◆ DATASET ENTRIES
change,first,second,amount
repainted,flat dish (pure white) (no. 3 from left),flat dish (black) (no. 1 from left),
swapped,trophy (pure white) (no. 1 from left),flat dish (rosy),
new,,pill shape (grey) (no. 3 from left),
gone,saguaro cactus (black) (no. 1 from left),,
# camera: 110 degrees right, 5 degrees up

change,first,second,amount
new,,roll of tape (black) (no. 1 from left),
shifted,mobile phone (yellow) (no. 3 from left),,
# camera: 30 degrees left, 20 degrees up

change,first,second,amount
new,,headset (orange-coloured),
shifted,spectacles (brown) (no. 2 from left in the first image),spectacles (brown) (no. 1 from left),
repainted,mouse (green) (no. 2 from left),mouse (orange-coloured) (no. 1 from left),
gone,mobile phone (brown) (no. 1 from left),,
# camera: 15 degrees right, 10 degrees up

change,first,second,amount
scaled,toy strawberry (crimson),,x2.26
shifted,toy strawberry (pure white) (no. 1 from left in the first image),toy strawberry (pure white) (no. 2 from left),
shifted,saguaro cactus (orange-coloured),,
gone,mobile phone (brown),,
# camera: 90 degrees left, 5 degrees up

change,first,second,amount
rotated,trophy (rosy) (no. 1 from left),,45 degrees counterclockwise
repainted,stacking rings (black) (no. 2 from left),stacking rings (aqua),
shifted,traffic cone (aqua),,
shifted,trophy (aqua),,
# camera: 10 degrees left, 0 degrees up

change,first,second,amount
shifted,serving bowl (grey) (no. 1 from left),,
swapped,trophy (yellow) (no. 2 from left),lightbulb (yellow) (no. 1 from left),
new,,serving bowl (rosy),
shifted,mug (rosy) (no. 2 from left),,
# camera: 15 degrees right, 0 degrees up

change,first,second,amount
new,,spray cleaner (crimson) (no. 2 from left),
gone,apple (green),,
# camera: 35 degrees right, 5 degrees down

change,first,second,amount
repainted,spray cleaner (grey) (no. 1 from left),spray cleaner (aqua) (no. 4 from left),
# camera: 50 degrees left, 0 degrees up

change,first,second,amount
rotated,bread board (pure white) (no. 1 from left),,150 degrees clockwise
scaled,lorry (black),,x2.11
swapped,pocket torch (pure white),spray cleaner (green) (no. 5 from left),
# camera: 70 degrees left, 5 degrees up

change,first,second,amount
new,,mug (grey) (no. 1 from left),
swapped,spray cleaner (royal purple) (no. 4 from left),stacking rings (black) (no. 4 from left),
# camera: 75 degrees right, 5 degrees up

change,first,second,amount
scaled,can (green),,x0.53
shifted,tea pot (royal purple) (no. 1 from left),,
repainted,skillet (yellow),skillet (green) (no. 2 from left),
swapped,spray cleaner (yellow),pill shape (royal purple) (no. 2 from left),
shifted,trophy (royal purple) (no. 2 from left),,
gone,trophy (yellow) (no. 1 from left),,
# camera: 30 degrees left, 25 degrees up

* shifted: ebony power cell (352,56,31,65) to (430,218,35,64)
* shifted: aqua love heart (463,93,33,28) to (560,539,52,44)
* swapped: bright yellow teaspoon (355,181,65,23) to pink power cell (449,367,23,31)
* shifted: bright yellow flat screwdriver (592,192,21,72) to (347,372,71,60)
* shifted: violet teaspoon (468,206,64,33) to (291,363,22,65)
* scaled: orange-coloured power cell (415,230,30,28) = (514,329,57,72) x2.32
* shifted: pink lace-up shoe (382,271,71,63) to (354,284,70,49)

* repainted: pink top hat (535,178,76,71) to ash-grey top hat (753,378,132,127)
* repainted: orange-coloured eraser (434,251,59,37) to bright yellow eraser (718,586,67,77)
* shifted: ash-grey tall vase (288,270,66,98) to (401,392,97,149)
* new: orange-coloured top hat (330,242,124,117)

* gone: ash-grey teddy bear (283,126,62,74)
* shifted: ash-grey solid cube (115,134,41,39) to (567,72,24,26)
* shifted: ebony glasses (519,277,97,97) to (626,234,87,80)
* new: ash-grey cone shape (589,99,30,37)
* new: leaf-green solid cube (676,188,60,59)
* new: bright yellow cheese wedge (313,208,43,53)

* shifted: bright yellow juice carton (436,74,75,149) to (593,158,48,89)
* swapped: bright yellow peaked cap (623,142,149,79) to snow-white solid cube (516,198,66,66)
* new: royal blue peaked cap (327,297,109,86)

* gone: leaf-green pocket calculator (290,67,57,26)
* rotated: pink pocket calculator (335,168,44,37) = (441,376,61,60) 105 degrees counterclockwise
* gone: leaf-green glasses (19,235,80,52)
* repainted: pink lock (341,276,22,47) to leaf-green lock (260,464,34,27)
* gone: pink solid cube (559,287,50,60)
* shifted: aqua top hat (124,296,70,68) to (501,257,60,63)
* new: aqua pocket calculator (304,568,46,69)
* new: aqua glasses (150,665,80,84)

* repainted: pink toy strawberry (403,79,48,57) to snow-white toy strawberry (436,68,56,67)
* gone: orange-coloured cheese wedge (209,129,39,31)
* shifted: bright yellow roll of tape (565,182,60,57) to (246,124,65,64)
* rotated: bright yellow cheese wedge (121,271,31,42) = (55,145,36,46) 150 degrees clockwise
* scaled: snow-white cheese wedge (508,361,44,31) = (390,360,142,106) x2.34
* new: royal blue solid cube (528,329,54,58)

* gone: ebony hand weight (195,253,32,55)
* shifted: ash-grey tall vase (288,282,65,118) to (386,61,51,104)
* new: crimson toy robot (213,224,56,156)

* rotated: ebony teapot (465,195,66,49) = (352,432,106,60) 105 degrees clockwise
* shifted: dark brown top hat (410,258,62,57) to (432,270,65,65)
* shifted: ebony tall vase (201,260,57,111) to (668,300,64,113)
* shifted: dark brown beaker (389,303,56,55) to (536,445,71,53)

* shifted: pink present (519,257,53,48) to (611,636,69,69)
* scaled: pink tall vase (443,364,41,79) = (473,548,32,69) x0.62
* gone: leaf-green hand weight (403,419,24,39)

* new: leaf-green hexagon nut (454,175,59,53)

◆ DIRECTIONS
Respond with a single number, namely how many lines of the entries contain the word "dish".

◆ PROBLEM SOLUTION
2